Given records:
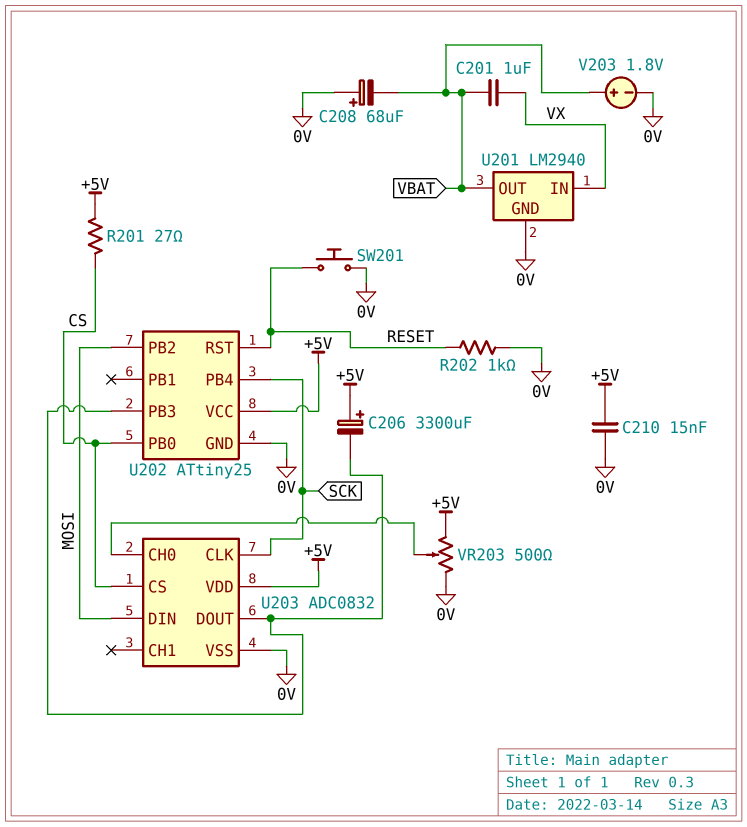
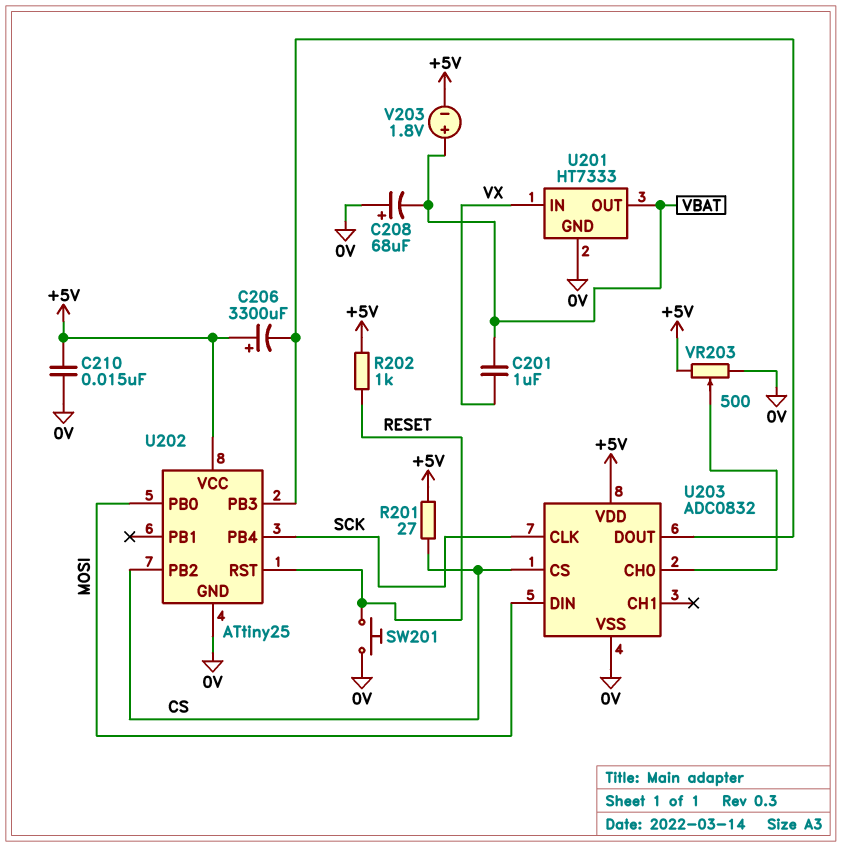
R202: 1k (0V, RESET) -> 1k (+5V, RESET)
U201: LM2940 -> HT7333
U202 pin PB0: CS -> MOSI
U202 pin PB2: MOSI -> CS
V203: 1.8V (plus VBAT, minus 0V) -> 1.8V (plus VBAT, minus +5V)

Required action:
Starting from the data above, filter for lines with "MOSI" and copy each one.

The answer:
U202 pin PB0: CS -> MOSI
U202 pin PB2: MOSI -> CS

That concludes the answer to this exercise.